Brief ▸
Copy nothing from the entries below except the lines from the one containing "none -> lime 1x3 brick [416,106,590,245]" through the one containing "cyan 1x1 brick [490,332,584,456]", and copy those exactly.

Data records ▸

───

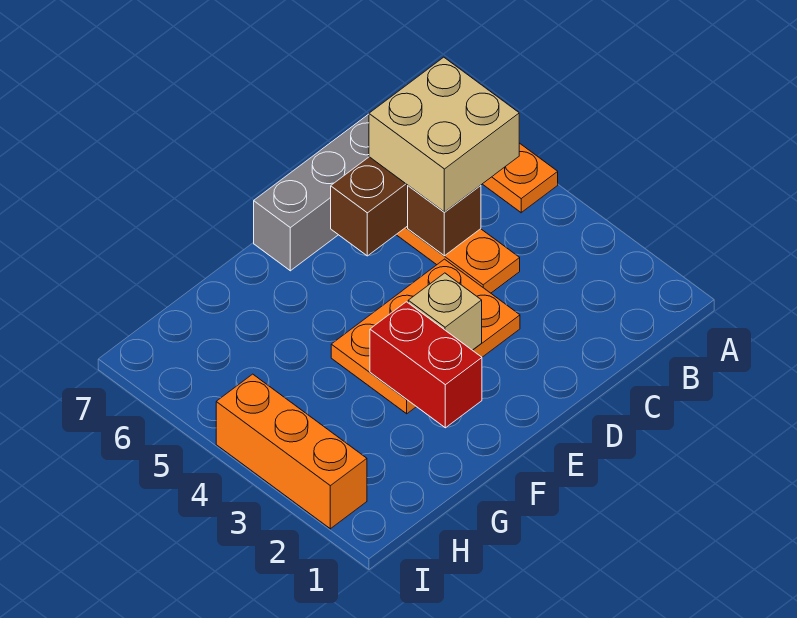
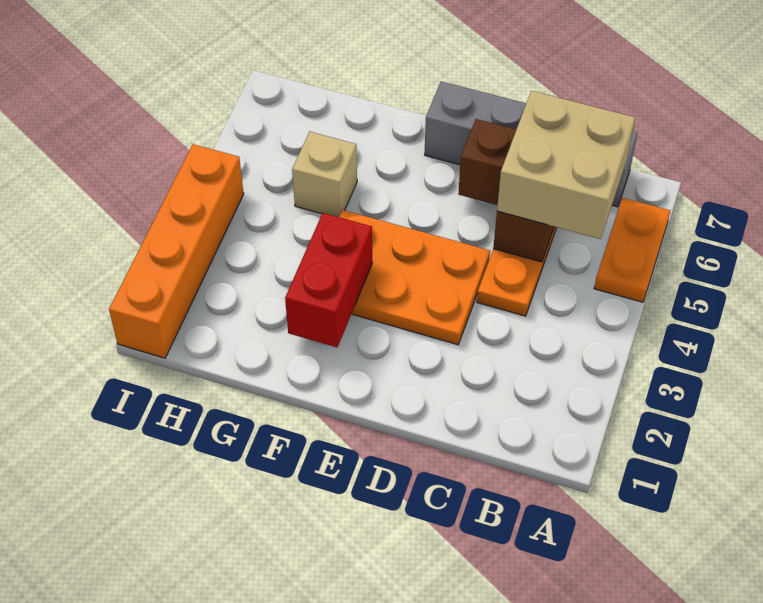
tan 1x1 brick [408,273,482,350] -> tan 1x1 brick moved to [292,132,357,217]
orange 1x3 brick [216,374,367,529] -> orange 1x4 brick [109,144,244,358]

───

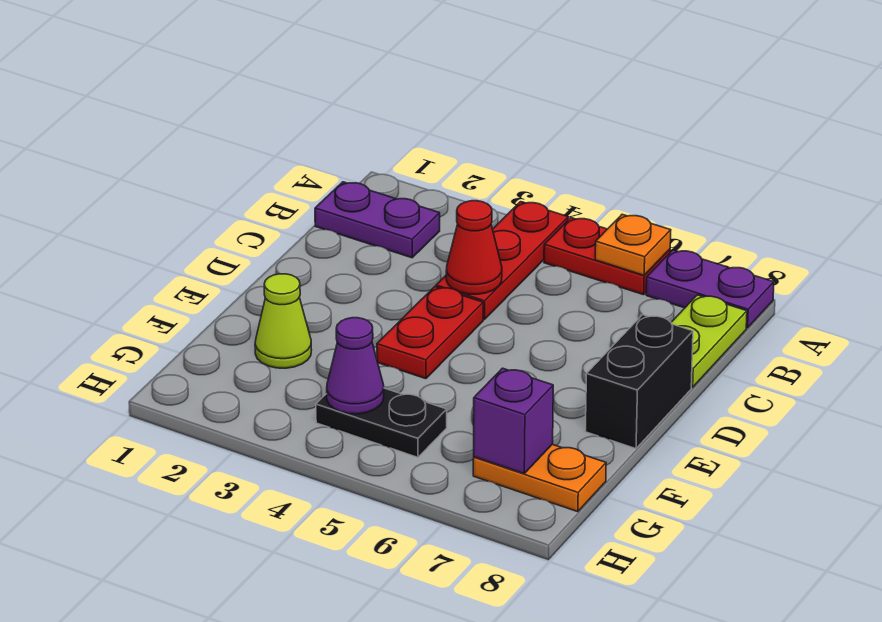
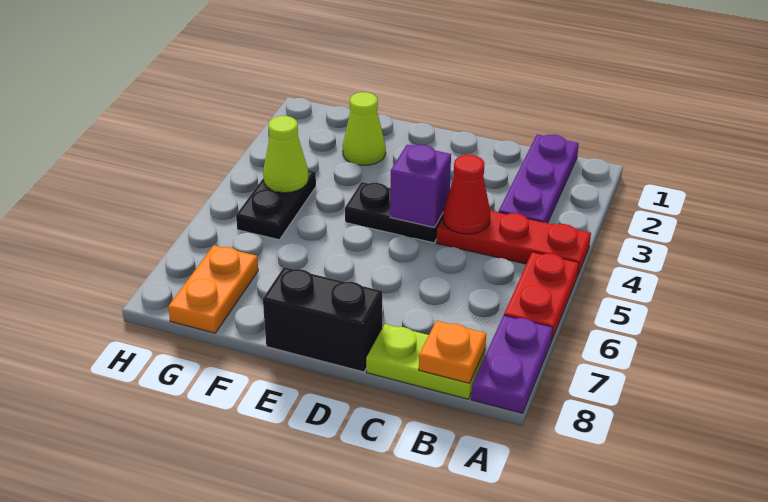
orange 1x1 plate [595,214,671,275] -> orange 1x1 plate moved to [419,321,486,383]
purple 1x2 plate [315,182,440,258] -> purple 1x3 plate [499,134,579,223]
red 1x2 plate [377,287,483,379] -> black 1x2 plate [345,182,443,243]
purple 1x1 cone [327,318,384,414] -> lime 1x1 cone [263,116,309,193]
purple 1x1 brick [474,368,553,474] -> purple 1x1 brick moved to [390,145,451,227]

───

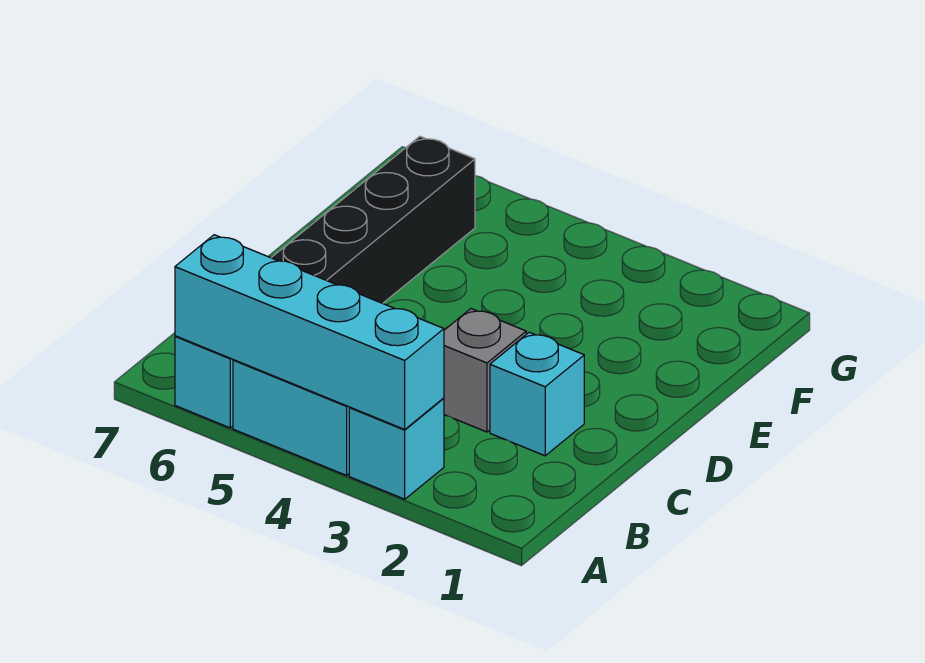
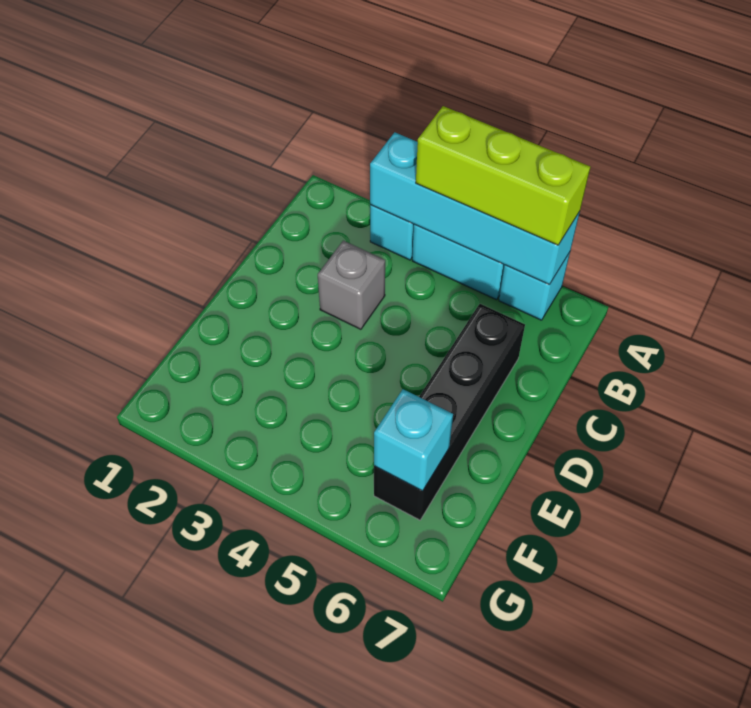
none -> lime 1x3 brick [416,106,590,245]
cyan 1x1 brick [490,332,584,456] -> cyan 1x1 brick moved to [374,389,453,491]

───

Exercise answer ▸
none -> lime 1x3 brick [416,106,590,245]
cyan 1x1 brick [490,332,584,456] -> cyan 1x1 brick moved to [374,389,453,491]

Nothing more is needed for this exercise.